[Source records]
---
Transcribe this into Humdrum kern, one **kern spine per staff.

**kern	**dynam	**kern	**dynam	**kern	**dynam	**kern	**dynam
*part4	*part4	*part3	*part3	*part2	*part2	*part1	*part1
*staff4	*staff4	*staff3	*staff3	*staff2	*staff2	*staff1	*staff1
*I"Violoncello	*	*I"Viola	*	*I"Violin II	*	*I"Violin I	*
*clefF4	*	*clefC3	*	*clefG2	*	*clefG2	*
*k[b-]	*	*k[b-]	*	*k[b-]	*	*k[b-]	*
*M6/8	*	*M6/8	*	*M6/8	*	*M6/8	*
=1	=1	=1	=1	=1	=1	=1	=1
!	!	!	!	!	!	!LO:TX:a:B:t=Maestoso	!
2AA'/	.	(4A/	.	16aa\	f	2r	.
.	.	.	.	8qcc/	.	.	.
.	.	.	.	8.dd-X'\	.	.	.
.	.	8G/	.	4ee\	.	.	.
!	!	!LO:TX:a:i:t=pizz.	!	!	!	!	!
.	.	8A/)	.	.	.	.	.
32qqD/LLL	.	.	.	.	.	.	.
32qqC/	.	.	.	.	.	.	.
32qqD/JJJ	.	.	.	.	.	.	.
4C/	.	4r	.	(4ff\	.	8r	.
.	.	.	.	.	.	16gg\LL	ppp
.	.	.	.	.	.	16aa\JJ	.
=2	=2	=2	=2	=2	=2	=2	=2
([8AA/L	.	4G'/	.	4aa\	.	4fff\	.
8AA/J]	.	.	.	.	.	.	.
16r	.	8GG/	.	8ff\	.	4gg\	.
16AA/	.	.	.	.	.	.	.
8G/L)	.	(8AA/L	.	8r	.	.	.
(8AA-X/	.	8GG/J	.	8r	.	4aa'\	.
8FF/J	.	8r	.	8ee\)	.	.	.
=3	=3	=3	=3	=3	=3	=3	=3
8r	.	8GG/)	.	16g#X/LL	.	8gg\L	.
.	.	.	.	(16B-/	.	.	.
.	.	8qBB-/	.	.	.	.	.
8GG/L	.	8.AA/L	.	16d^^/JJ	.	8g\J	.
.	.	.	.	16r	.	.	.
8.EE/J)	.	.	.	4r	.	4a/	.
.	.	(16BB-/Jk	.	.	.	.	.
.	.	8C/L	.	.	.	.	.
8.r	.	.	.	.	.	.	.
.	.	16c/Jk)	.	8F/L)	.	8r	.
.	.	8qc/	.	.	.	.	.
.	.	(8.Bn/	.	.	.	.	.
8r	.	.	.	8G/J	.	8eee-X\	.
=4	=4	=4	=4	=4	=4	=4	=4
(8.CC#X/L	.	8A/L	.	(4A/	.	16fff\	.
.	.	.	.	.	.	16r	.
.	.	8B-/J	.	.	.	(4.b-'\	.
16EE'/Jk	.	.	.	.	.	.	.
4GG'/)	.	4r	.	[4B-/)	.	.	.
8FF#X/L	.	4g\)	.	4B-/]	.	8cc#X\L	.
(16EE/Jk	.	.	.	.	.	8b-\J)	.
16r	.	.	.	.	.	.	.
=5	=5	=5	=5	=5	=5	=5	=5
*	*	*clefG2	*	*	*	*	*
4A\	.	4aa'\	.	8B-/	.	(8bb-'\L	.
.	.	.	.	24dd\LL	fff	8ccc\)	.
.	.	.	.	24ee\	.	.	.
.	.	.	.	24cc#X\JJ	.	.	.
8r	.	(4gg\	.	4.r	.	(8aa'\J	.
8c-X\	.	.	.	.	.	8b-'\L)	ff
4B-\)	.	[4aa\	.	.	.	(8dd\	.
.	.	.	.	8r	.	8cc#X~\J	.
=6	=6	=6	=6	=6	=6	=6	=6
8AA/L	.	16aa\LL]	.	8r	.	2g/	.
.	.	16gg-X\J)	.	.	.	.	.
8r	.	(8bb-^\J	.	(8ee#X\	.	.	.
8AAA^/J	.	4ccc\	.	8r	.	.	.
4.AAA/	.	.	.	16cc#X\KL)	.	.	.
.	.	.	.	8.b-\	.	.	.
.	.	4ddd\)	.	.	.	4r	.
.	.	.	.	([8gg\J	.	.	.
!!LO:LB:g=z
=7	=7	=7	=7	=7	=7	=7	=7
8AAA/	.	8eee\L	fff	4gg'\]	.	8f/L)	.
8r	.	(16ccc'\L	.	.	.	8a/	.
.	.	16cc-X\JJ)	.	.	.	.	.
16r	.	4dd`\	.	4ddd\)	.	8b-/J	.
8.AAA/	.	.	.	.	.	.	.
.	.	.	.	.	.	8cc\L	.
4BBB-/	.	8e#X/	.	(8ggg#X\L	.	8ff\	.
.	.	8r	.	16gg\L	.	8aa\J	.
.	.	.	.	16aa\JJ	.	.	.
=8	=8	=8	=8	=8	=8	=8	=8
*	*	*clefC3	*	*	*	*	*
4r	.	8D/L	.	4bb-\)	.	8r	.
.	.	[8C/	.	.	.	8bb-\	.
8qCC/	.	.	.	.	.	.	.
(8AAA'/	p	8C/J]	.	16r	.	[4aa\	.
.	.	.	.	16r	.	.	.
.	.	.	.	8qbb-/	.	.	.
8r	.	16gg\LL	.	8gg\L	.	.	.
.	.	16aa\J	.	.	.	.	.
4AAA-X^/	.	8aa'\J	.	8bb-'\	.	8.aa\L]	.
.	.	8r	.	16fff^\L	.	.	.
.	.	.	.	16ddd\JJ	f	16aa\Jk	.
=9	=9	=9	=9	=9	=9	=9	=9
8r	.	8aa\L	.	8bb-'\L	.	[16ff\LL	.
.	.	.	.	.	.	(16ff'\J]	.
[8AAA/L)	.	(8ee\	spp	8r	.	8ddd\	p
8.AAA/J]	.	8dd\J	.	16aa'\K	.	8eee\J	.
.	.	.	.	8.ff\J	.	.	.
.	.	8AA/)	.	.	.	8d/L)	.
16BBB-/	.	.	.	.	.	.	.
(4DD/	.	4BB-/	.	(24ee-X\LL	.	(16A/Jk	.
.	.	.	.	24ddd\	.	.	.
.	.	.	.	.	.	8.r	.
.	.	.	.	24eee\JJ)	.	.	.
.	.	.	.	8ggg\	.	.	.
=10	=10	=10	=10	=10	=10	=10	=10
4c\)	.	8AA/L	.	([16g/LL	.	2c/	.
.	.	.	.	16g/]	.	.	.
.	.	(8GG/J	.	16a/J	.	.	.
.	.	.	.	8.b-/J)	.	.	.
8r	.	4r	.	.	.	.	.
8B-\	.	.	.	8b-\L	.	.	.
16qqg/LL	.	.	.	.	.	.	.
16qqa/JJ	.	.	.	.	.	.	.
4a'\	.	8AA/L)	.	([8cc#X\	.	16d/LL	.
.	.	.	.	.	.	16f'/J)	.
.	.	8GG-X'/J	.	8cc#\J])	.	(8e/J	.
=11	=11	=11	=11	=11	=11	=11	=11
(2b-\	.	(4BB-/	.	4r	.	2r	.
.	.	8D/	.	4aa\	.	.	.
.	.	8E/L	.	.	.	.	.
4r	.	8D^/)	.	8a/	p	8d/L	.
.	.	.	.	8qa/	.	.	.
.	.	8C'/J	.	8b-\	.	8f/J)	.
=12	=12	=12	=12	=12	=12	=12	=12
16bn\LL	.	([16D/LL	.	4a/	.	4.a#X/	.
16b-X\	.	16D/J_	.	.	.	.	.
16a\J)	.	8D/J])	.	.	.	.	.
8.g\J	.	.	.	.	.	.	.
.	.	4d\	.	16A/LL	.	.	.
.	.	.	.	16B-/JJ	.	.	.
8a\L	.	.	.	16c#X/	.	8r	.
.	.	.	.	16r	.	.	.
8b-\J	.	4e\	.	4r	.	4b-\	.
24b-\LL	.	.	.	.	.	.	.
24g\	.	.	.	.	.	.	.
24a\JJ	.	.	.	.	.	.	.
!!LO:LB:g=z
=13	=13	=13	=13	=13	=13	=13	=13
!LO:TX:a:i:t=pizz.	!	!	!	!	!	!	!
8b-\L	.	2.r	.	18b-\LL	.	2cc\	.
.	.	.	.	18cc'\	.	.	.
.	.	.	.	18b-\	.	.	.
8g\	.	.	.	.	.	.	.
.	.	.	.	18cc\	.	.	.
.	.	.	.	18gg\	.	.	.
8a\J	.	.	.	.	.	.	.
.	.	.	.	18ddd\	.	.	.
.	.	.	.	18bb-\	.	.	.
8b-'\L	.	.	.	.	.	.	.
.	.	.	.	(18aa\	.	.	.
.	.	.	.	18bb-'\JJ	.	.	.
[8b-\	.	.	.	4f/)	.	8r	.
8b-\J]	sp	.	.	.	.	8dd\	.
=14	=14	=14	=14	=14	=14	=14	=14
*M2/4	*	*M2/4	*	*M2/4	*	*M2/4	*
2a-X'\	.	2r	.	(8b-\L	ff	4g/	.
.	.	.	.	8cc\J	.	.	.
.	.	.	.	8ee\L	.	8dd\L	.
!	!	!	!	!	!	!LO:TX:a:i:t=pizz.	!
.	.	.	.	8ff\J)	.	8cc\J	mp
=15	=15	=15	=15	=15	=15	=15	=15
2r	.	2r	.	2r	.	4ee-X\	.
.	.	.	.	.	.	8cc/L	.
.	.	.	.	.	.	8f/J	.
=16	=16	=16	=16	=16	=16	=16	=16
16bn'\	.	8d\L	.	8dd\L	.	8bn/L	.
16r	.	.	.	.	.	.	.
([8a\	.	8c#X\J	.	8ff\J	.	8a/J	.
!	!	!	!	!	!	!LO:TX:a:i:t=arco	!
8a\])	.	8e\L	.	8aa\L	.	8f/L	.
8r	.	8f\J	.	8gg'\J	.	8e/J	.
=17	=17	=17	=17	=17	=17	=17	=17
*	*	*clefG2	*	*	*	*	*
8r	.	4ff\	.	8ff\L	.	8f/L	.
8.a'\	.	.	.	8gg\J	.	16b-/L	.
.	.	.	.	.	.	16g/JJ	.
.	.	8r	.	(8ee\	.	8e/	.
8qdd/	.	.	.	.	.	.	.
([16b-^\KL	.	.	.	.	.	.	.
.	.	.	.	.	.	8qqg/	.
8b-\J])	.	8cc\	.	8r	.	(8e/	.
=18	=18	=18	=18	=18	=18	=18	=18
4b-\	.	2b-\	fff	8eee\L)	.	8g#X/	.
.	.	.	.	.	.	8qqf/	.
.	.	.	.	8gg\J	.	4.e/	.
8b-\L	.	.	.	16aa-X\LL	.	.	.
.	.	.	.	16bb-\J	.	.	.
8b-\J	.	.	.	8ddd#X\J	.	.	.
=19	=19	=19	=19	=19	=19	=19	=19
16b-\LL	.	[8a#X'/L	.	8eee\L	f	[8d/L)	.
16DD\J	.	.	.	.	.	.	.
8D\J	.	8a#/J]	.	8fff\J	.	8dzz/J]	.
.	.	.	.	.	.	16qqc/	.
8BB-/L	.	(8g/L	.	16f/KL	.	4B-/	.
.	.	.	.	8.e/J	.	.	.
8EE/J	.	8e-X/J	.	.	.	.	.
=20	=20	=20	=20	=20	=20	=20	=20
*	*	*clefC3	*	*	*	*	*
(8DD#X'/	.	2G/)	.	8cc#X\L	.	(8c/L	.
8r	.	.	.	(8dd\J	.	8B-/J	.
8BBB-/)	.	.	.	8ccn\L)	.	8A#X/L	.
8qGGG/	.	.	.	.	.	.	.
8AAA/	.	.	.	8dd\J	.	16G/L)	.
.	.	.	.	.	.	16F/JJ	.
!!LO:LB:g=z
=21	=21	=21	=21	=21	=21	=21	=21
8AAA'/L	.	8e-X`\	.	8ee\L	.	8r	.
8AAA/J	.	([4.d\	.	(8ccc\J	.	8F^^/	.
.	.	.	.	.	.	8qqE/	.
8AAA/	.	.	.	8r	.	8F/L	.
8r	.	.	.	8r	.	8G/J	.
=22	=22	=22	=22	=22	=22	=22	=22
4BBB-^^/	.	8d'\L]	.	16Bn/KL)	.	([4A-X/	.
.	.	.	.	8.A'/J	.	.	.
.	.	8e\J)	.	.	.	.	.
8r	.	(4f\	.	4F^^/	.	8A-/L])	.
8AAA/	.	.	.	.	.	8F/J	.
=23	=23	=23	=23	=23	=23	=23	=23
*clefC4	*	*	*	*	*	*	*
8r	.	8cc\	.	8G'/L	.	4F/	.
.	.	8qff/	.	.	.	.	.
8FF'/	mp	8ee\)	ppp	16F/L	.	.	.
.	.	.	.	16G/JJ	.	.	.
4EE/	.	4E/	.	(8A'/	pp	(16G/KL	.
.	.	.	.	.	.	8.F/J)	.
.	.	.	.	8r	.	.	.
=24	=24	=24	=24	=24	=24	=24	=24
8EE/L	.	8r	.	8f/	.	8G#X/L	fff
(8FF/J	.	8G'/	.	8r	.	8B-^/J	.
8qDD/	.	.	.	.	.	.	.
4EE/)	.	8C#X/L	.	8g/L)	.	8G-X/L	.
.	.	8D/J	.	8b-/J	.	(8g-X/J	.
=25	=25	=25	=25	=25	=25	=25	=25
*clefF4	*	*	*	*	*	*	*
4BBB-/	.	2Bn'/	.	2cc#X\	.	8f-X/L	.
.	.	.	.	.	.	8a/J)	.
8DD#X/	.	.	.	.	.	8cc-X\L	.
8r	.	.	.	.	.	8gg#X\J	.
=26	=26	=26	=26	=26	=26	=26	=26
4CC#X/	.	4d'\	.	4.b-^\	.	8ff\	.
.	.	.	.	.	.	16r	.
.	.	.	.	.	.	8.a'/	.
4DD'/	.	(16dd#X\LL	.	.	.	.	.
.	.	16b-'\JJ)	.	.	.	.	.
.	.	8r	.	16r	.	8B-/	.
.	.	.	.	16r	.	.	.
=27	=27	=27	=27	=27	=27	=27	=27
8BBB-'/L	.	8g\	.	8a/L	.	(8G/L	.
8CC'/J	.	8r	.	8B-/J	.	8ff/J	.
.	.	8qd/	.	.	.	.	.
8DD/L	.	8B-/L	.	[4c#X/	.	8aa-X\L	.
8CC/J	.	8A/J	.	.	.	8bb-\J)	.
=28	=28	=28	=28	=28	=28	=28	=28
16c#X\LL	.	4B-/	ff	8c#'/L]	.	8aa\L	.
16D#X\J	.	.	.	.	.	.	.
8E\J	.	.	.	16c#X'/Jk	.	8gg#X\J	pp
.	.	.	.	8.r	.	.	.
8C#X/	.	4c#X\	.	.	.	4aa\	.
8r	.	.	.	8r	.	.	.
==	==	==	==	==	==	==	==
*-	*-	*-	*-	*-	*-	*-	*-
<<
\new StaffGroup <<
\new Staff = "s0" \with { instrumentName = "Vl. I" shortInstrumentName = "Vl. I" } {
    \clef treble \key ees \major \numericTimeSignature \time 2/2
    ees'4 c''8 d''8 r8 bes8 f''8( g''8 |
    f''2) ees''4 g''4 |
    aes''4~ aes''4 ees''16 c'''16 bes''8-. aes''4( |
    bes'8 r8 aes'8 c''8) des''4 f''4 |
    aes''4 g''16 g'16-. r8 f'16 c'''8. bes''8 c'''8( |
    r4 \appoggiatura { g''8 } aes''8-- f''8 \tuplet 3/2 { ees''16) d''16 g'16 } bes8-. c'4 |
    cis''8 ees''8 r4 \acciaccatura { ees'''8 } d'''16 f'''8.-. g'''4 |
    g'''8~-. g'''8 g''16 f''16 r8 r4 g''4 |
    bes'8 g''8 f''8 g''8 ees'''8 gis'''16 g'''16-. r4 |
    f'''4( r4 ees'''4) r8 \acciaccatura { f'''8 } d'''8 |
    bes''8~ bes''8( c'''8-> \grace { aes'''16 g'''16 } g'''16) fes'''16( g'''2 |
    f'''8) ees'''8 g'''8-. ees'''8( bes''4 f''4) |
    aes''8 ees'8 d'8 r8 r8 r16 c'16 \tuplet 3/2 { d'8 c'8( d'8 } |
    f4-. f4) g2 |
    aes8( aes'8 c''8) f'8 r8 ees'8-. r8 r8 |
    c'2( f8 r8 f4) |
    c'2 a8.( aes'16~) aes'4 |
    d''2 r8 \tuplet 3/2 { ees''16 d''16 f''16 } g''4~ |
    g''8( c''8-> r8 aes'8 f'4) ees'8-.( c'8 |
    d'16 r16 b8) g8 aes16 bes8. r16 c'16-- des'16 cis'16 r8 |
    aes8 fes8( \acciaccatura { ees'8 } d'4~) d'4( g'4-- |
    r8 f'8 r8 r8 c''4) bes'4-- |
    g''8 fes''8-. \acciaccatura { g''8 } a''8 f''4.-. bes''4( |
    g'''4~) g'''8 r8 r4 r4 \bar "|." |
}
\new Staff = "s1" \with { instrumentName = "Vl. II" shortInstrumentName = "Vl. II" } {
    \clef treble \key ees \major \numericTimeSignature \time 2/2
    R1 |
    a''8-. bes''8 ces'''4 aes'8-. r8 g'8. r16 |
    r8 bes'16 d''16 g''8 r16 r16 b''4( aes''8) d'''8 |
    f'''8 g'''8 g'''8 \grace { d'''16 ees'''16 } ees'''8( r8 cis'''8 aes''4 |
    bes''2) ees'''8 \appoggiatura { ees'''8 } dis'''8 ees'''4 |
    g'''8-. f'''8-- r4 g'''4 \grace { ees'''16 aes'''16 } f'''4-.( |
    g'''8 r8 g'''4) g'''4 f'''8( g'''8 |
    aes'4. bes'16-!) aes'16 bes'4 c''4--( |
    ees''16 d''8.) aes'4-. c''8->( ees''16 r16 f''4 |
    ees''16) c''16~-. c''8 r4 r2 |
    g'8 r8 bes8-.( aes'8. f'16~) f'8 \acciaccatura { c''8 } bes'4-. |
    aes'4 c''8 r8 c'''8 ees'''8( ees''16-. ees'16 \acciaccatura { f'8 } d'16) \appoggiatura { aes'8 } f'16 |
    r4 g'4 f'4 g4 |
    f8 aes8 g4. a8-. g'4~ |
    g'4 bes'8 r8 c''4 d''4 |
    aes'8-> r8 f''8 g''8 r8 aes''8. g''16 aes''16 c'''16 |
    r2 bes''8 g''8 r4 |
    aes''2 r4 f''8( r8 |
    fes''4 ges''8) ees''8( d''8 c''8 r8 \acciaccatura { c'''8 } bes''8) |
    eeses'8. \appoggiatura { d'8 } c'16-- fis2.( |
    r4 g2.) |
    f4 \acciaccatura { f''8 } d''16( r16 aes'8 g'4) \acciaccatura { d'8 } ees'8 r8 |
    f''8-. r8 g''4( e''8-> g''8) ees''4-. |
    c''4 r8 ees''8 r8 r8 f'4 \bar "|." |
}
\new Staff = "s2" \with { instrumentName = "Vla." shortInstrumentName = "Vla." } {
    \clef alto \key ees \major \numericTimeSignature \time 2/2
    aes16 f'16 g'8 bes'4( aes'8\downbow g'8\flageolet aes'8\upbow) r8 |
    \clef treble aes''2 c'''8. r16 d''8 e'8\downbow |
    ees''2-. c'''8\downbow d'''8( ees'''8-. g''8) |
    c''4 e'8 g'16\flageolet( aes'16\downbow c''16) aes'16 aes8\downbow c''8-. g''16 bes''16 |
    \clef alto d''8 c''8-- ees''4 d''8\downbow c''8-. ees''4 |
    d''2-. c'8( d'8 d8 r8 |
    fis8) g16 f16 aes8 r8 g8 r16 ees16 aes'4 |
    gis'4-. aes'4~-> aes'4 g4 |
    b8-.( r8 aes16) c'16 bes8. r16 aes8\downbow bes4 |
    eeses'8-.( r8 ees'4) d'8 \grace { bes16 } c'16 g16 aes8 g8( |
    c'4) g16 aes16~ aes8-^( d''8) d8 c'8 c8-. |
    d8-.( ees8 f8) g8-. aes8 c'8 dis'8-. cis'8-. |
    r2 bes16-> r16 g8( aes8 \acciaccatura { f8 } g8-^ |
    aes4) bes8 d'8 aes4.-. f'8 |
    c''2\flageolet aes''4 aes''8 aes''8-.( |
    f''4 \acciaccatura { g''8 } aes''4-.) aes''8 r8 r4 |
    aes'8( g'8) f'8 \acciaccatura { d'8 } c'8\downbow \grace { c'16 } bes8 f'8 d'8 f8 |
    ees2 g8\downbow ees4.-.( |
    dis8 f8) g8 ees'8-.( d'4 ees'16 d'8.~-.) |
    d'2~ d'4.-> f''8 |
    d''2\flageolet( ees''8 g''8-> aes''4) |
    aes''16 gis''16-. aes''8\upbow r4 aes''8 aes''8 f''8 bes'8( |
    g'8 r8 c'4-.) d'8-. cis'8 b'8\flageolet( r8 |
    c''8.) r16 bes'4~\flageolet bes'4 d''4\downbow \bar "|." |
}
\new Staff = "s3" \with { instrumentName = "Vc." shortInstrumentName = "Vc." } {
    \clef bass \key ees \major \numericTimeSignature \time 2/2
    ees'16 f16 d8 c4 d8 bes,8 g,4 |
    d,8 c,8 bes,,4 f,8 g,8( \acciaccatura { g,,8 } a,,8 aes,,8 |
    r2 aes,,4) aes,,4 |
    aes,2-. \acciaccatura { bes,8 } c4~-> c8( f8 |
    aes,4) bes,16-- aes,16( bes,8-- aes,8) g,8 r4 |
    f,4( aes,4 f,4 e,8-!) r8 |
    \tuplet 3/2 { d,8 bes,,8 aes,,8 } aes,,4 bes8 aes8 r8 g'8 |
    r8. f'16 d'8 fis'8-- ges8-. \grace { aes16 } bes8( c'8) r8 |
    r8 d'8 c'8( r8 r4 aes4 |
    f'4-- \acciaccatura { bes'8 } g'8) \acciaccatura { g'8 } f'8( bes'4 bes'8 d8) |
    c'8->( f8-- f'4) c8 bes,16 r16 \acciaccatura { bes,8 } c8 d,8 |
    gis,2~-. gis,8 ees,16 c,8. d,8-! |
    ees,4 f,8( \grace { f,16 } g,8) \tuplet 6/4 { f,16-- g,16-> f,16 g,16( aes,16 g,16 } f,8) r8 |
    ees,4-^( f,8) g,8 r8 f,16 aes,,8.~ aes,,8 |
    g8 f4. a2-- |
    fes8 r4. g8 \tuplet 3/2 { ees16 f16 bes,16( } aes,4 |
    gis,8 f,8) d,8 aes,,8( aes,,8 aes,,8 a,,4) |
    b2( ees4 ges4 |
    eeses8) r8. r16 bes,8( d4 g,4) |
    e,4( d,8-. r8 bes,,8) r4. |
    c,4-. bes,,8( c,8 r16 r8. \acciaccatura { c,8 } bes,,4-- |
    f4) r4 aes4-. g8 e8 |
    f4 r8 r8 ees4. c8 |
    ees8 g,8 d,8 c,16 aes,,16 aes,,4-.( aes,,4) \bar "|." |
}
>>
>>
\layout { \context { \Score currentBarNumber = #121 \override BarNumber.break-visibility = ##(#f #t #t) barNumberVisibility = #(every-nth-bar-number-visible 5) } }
---
*BRIEF*
Pull out every line of the entries above that contains the string "alto", copying each line unchanged.

*EXERCISE SOLUTION*
    \clef alto \key ees \major \numericTimeSignature \time 2/2
    \clef alto d''8 c''8-- ees''4 d''8\downbow c''8-. ees''4 |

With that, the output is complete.